===== THE DATA

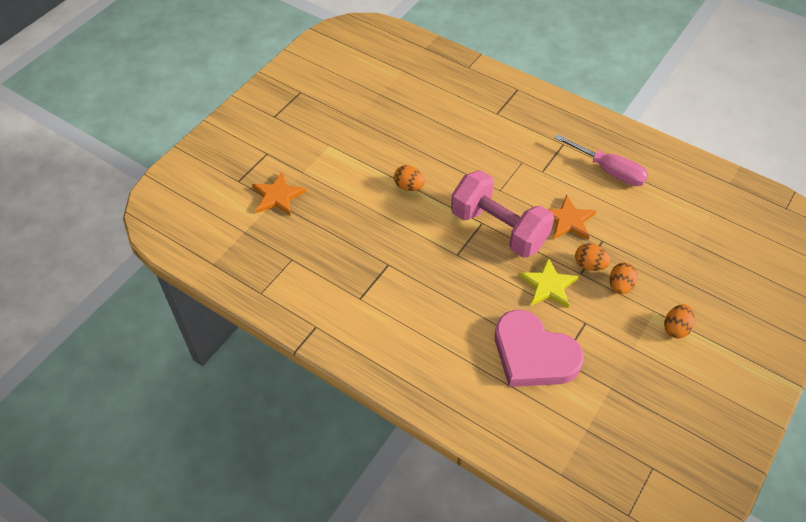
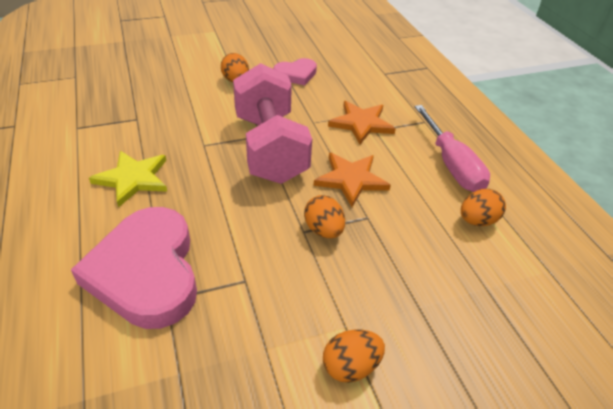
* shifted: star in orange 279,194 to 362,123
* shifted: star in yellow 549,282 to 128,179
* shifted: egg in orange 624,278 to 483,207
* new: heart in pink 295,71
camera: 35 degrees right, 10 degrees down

==========
===== THE DATA

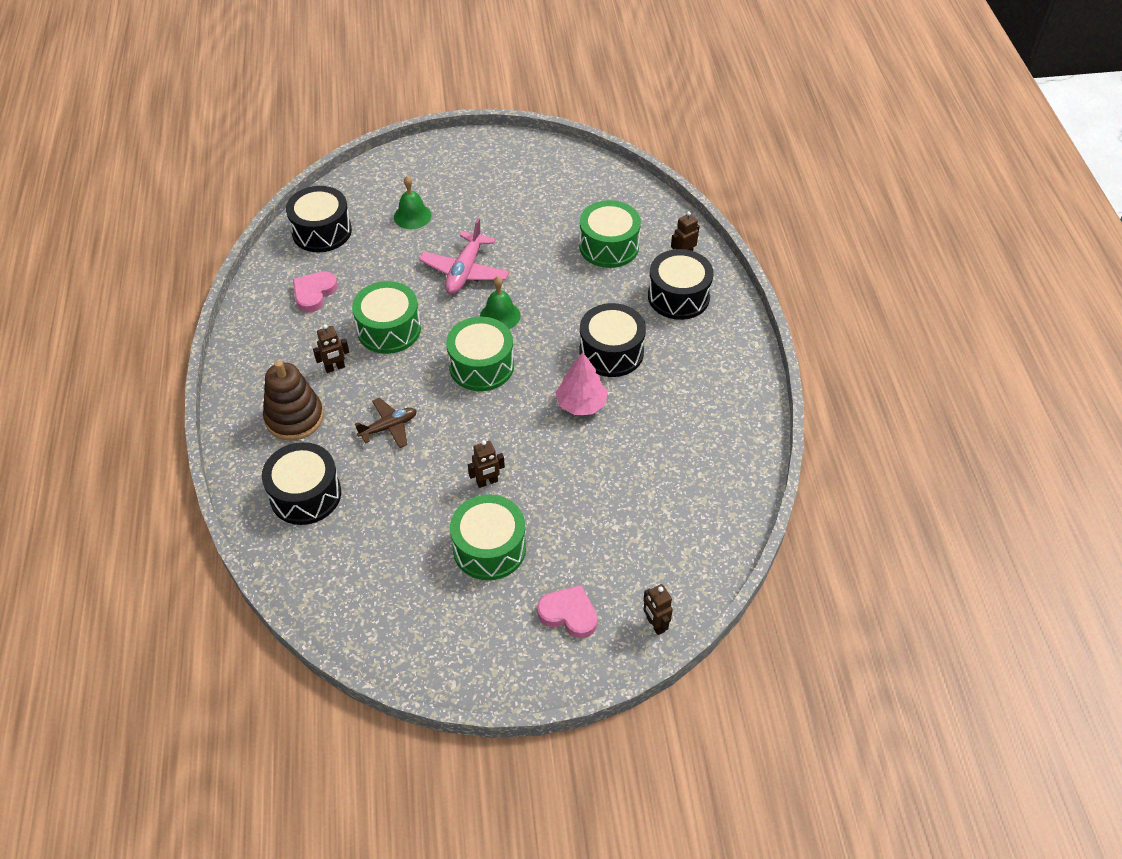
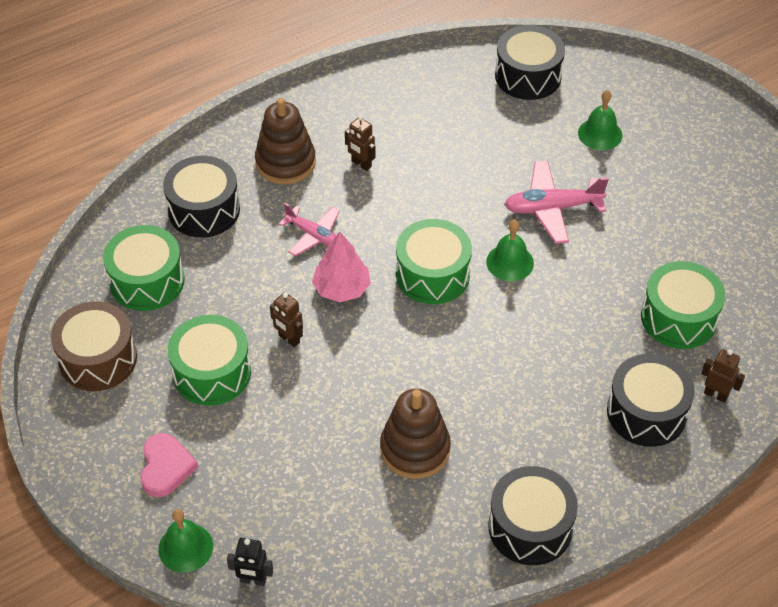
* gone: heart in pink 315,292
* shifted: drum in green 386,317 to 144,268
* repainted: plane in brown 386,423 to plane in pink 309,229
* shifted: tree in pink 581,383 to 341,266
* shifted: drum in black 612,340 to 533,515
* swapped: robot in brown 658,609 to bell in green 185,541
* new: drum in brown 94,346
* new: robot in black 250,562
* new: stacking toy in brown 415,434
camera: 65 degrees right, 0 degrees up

==========
===== THE DATA

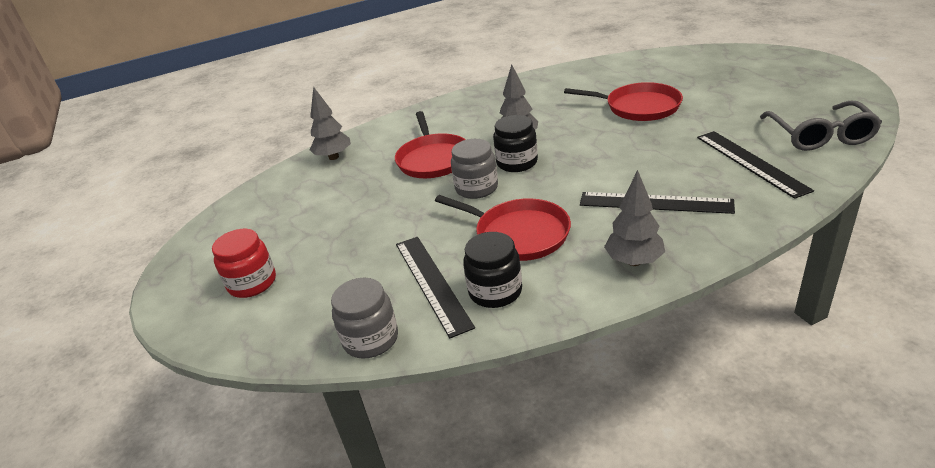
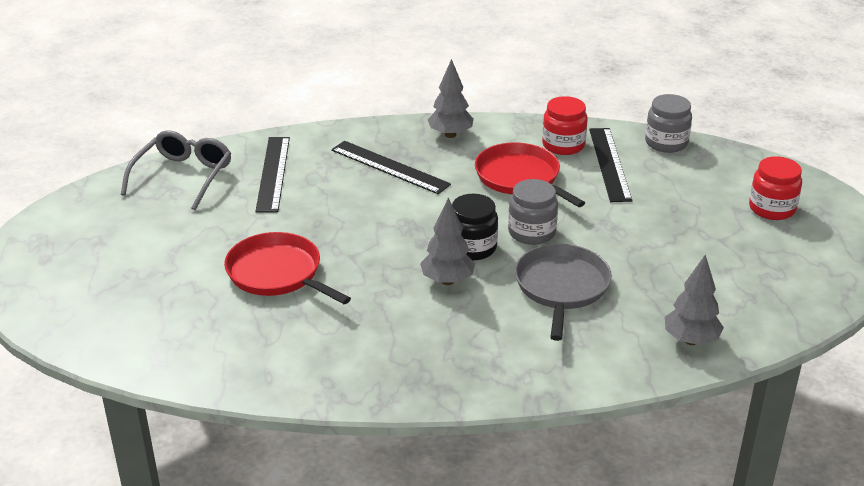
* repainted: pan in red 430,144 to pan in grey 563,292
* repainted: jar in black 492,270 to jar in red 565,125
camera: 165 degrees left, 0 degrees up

==========

▸ **ASSIGNMENT**: Reproduce word for word the material above, starting with the line that has "in grey 563,292" and stopping after the line that has "camera: 165 degrees left, 0 degrees up".

▸ **OUTPUT OF THE TASK**:
* repainted: pan in red 430,144 to pan in grey 563,292
* repainted: jar in black 492,270 to jar in red 565,125
camera: 165 degrees left, 0 degrees up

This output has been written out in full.